_Problem details_: Each record below is to be copied word for word, with pictures removed.

START Source material

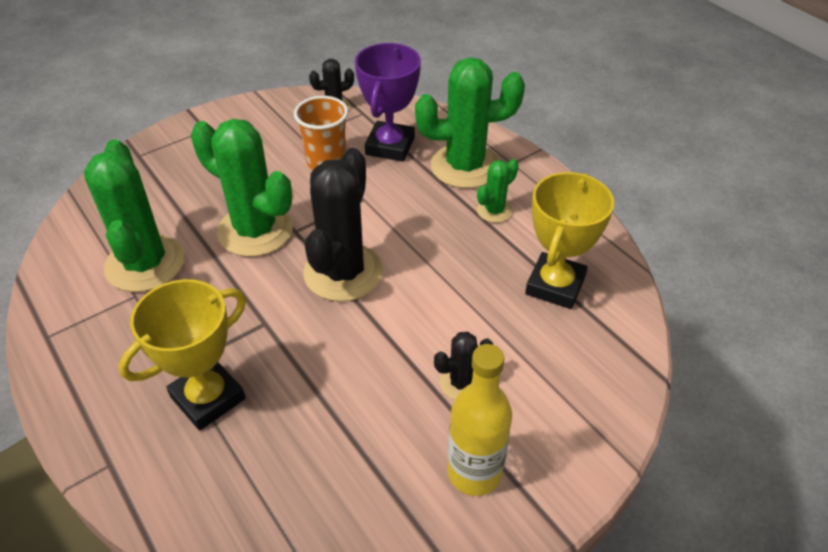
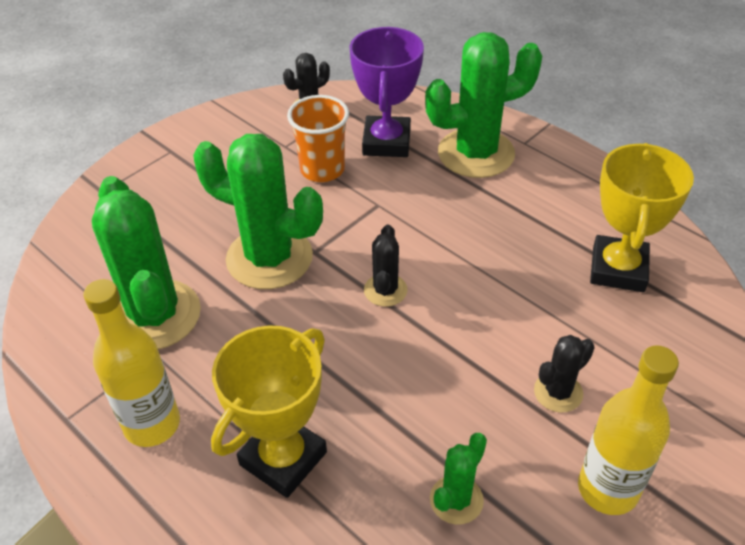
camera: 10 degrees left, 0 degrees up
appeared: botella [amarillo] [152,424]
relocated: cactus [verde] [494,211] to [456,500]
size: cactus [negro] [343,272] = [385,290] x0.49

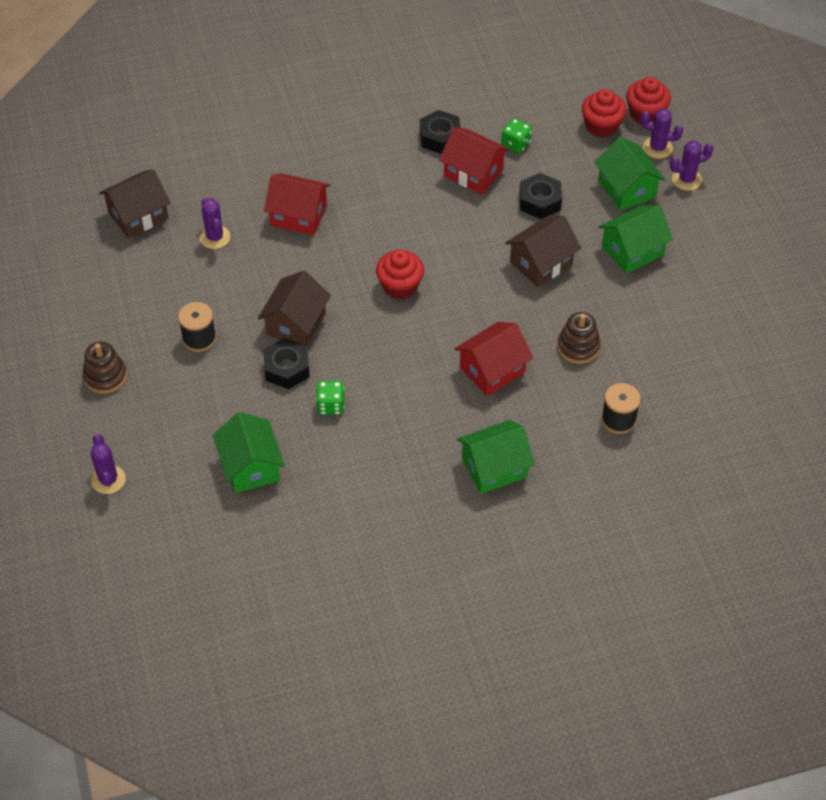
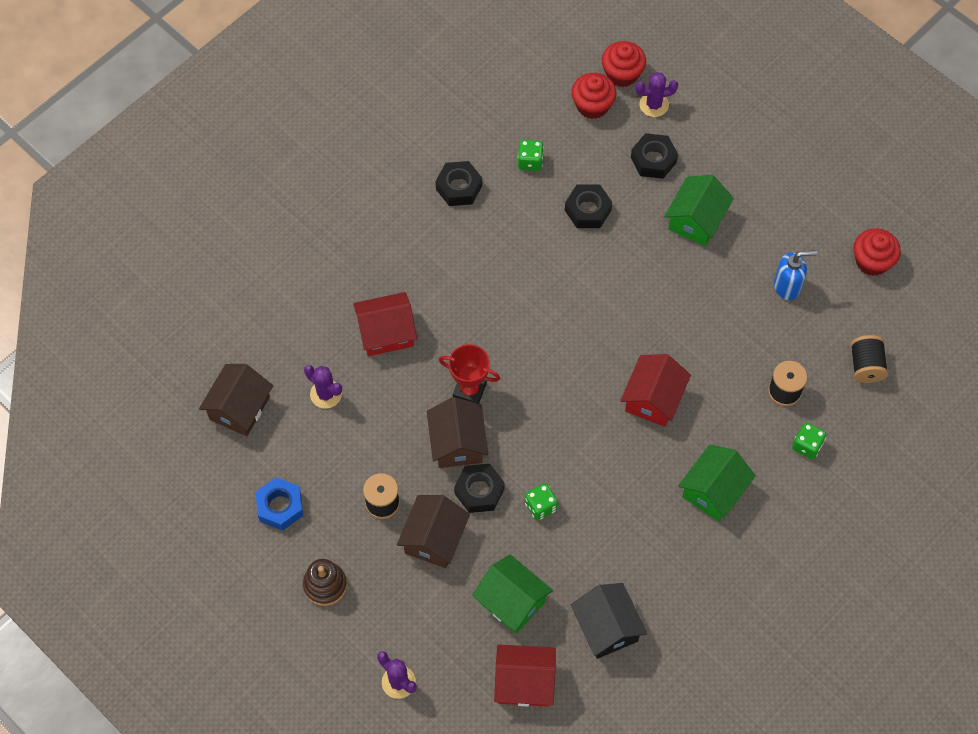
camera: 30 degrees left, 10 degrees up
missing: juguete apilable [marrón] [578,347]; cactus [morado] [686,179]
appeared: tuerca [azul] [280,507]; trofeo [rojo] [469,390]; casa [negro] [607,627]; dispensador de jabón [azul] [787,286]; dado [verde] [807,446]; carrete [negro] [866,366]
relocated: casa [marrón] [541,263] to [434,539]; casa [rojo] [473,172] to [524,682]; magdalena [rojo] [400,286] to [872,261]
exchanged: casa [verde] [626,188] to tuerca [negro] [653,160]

END Source material

_Answer_:
camera: 10 degrees left, 0 degrees up
appeared: botella [amarillo] [152,424]
relocated: cactus [verde] [494,211] to [456,500]
size: cactus [negro] [343,272] = [385,290] x0.49

camera: 30 degrees left, 10 degrees up
missing: juguete apilable [marrón] [578,347]; cactus [morado] [686,179]
appeared: tuerca [azul] [280,507]; trofeo [rojo] [469,390]; casa [negro] [607,627]; dispensador de jabón [azul] [787,286]; dado [verde] [807,446]; carrete [negro] [866,366]
relocated: casa [marrón] [541,263] to [434,539]; casa [rojo] [473,172] to [524,682]; magdalena [rojo] [400,286] to [872,261]
exchanged: casa [verde] [626,188] to tuerca [negro] [653,160]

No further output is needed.